> **TASK INPUT**:

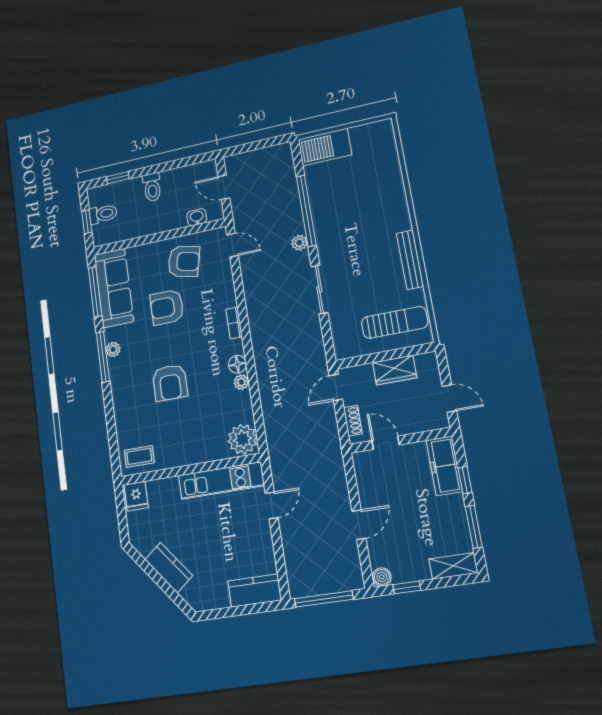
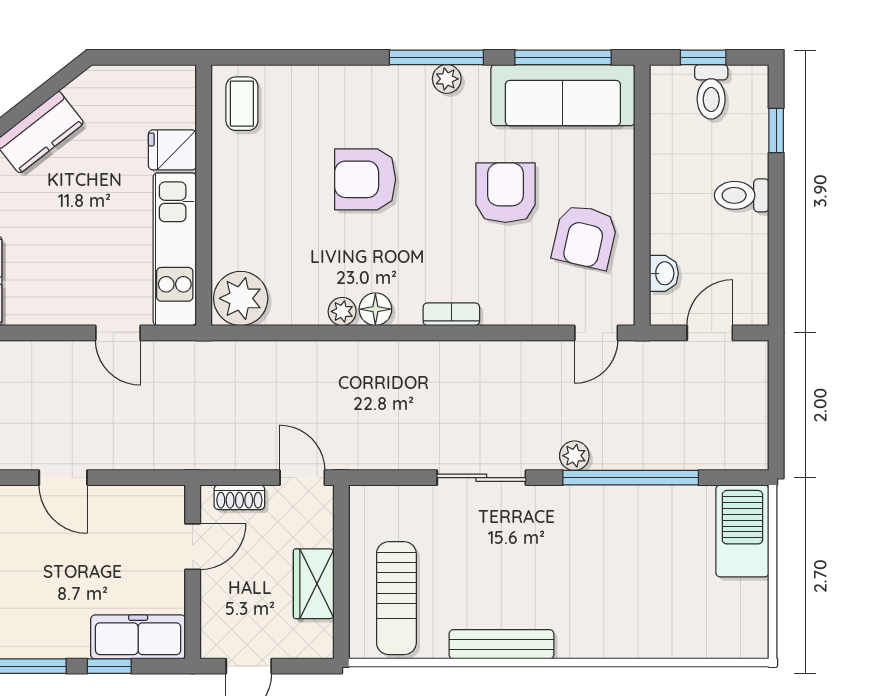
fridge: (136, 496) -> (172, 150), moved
* * *
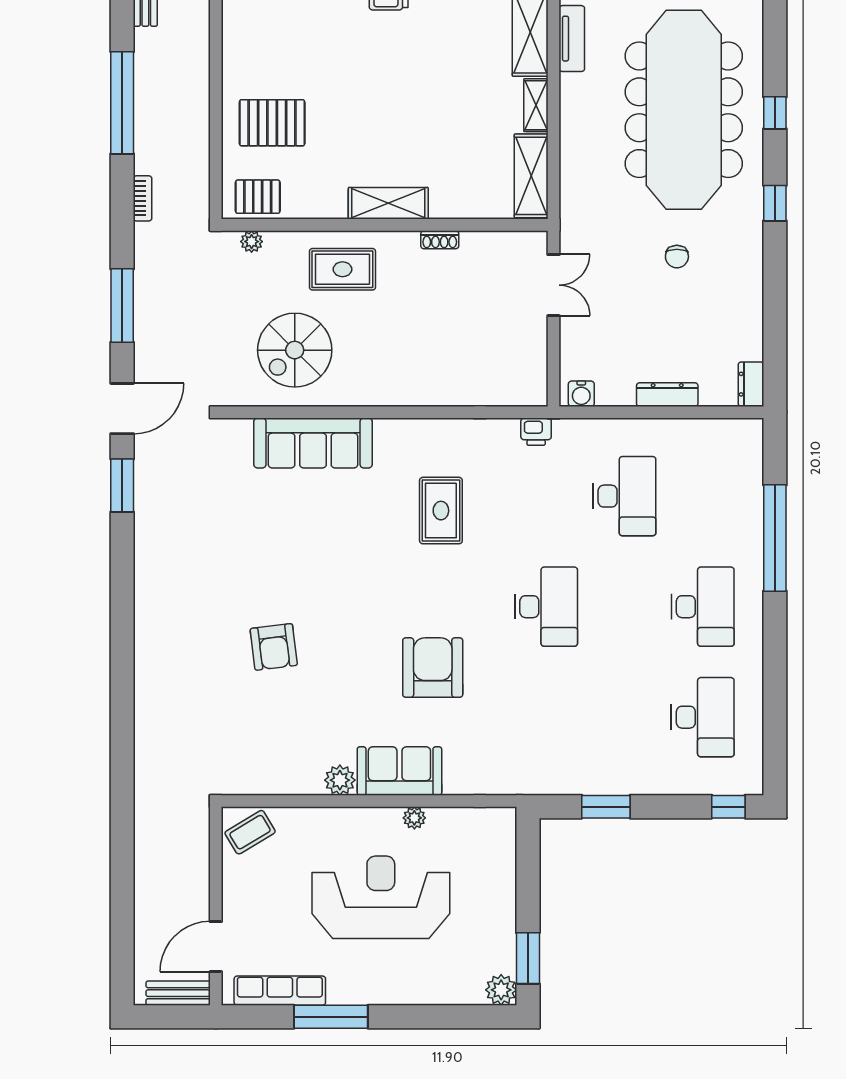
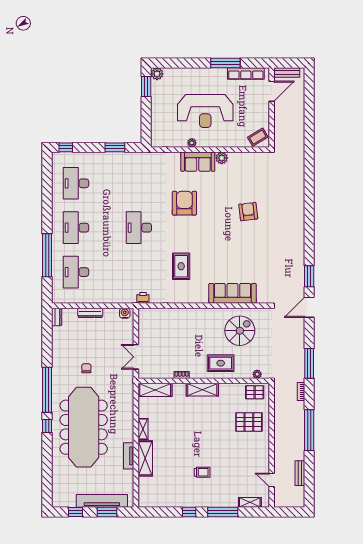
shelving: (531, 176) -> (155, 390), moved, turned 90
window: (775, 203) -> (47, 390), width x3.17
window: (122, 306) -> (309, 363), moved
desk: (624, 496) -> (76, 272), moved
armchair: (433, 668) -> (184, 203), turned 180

> **YOUR ASSIGNMENT**: From the listing above, output exactly the run of lines that starts with the line containing "window: (775, 203) -> (47, 390), width x3.17" and ends with the line containing "armchair: (433, 668)".

> **ANSWER SECTION**:
window: (775, 203) -> (47, 390), width x3.17
window: (122, 306) -> (309, 363), moved
desk: (624, 496) -> (76, 272), moved
armchair: (433, 668) -> (184, 203), turned 180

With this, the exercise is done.